**PROBLEM TO SOLVE:** State how many lines in the entries below include the string "camera", and give nothing beyond that number.

**EXERCISE MATERIAL:**
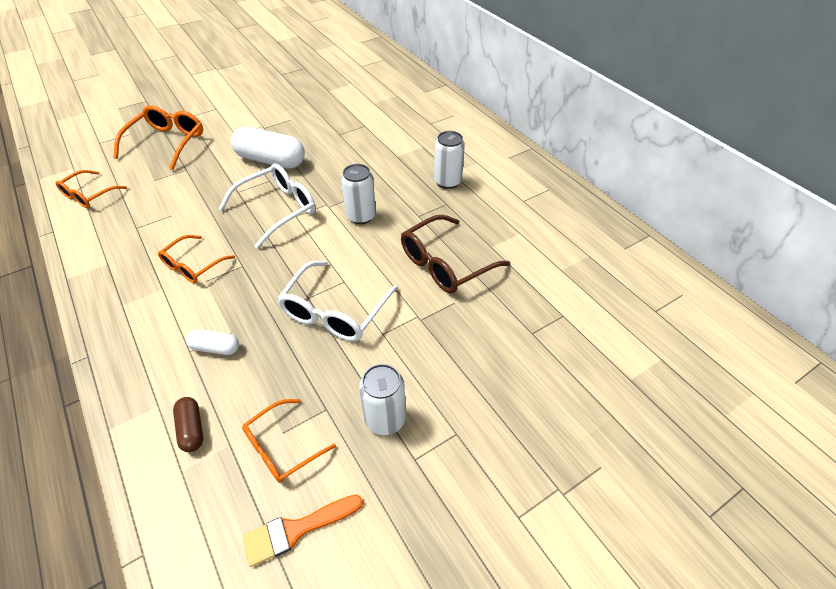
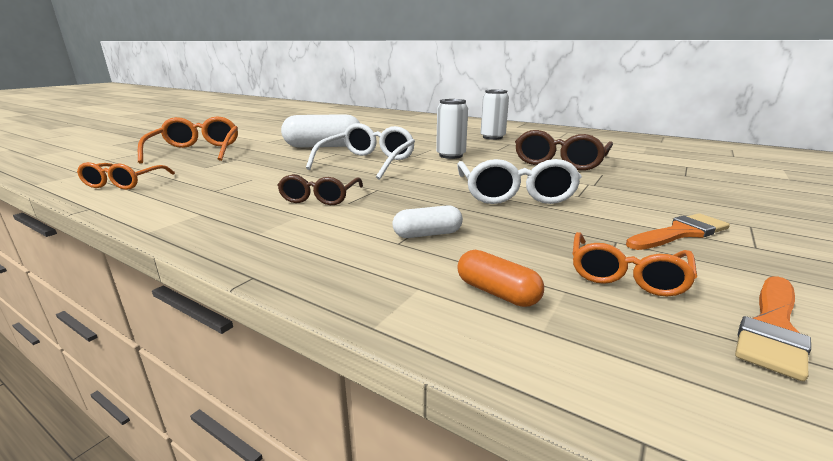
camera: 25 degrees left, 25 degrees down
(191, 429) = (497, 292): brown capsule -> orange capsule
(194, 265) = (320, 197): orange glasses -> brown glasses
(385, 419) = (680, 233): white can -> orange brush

==

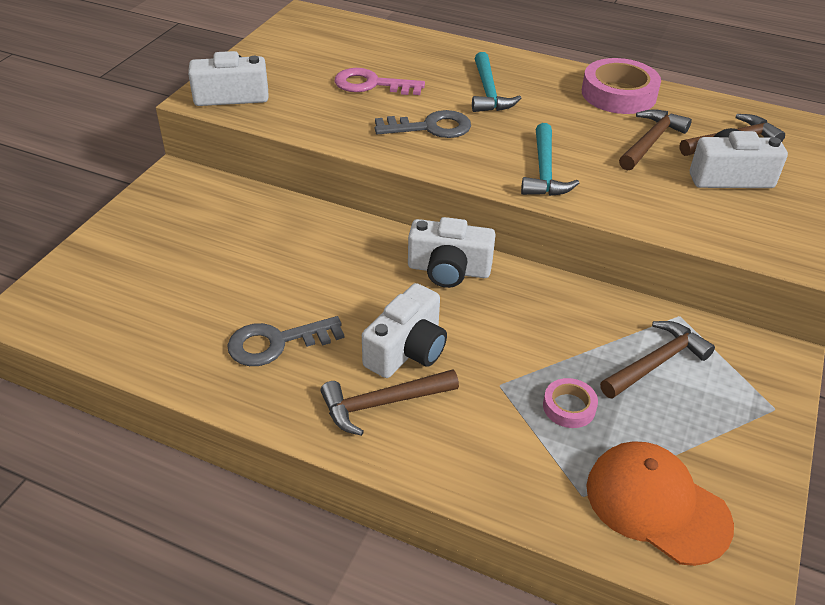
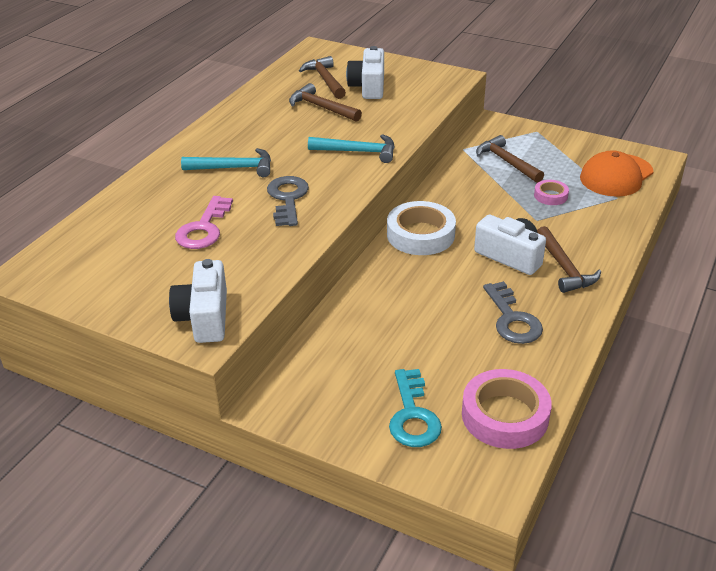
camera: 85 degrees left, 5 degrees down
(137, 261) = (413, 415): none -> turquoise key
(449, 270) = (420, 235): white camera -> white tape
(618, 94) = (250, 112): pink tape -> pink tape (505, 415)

**ANSWER TO THIS PROBLEM:** 3